Object correspondence data

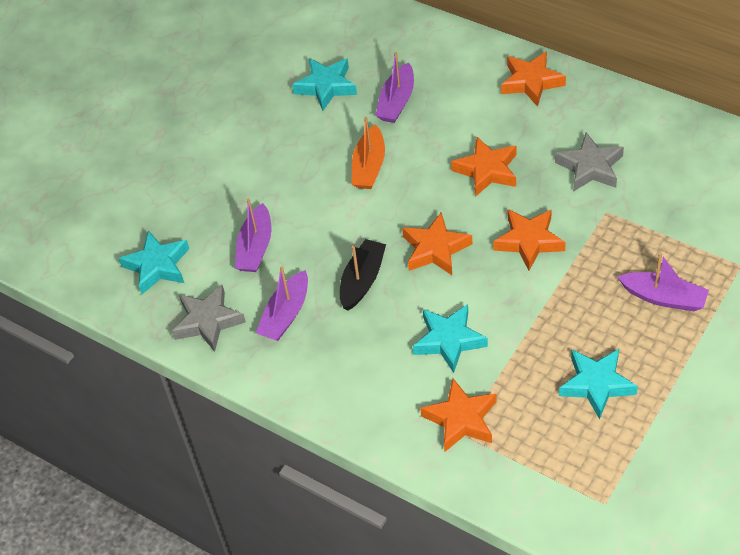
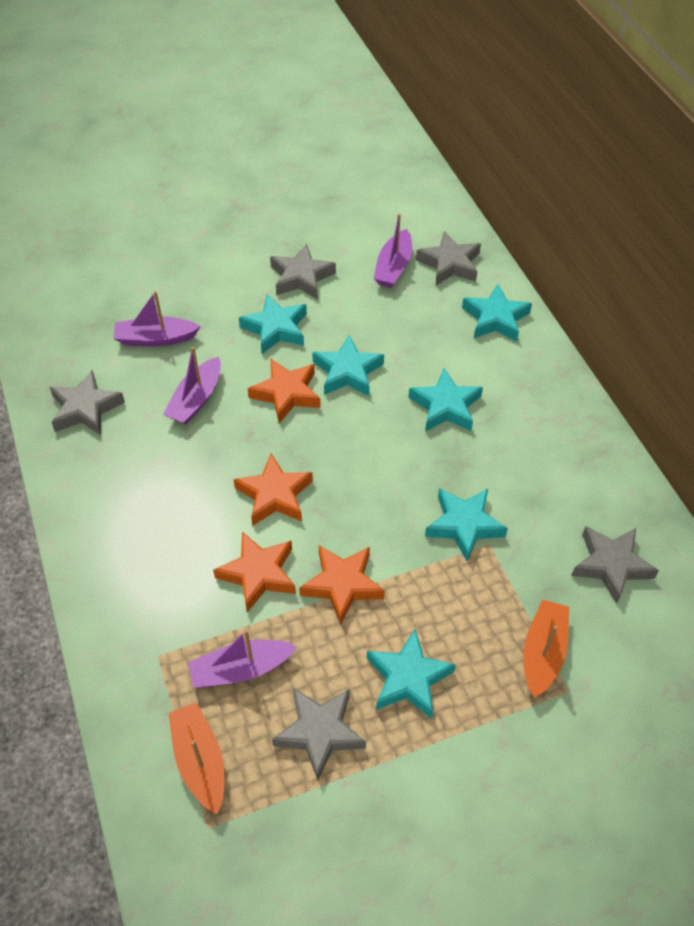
black boat: 1 -> 0
grey star: 2 -> 5
orange boat: 1 -> 2
orange star: 5 -> 4
turquoise star: 4 -> 6

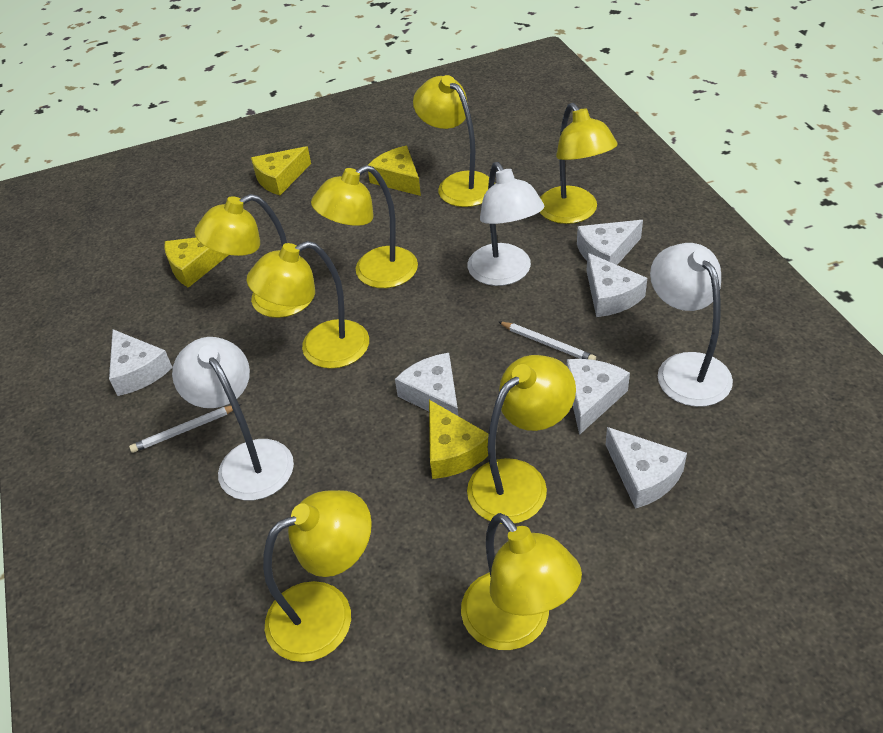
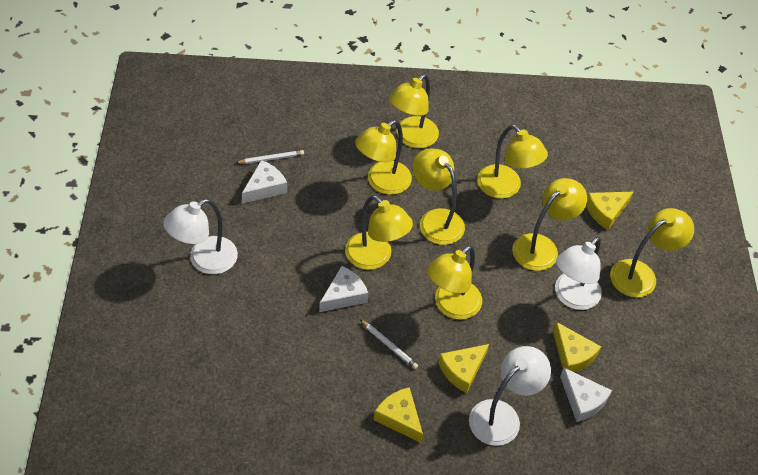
white cheese: 6 -> 3

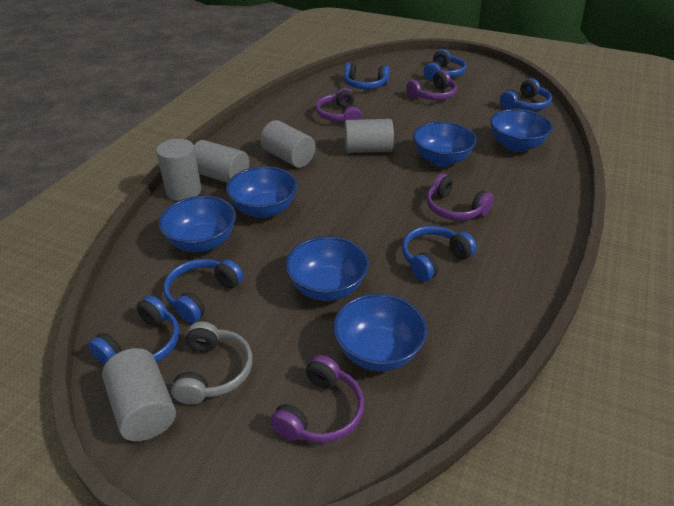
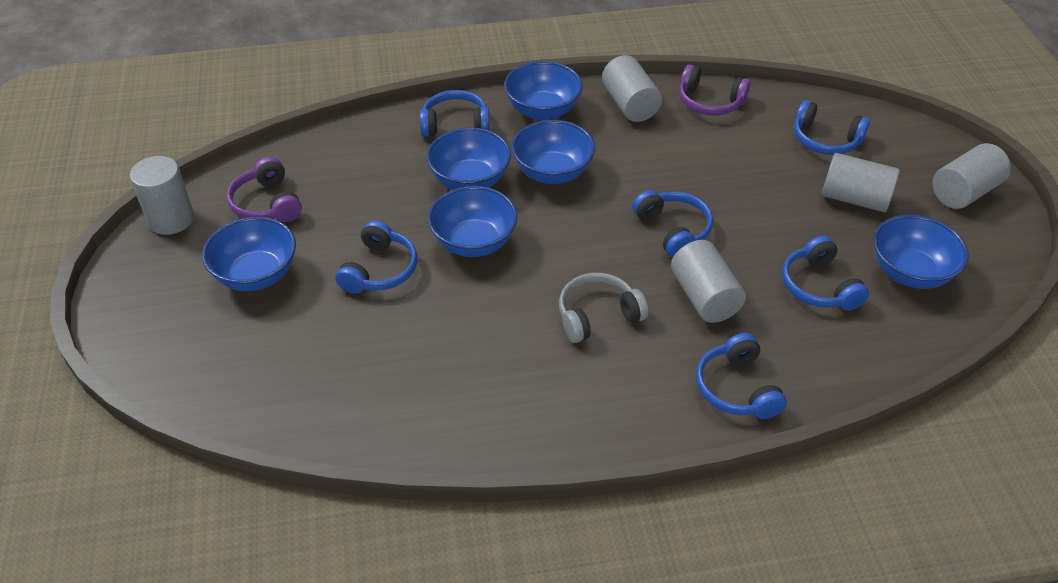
purple headphones: 4 -> 2

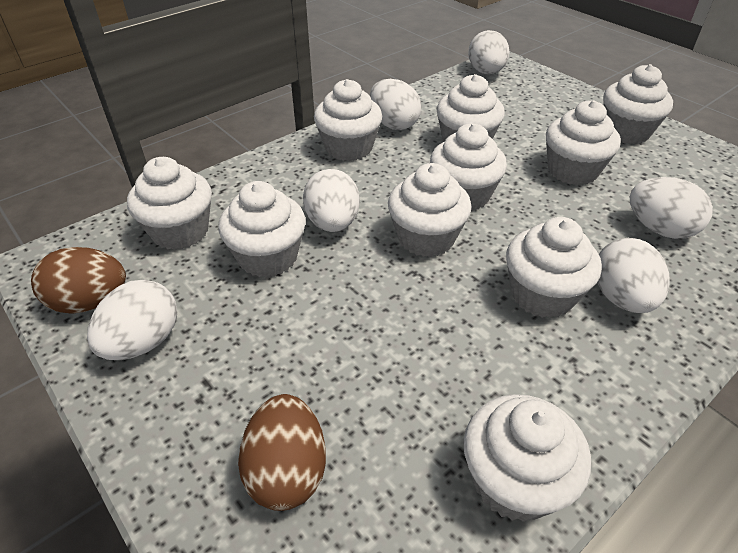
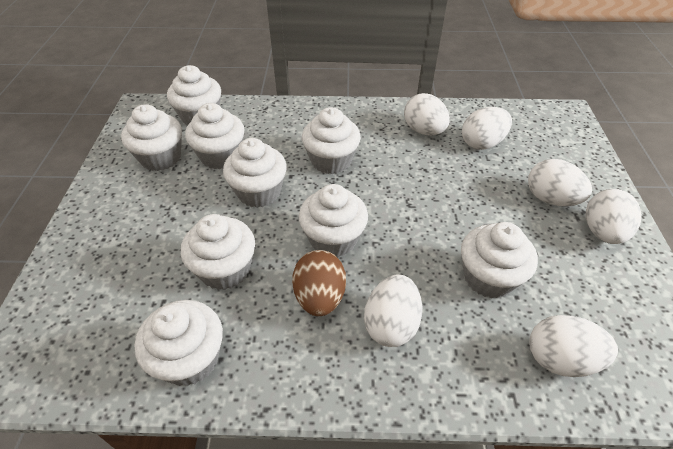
brown egg: 2 -> 1
white cupcake: 10 -> 9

> **Description of the task**: I'd like every record printed exactly, with the pictures left out.

> **The answer**:
black boat: 1 -> 0
grey star: 2 -> 5
orange boat: 1 -> 2
orange star: 5 -> 4
turquoise star: 4 -> 6

white cheese: 6 -> 3

purple headphones: 4 -> 2

brown egg: 2 -> 1
white cupcake: 10 -> 9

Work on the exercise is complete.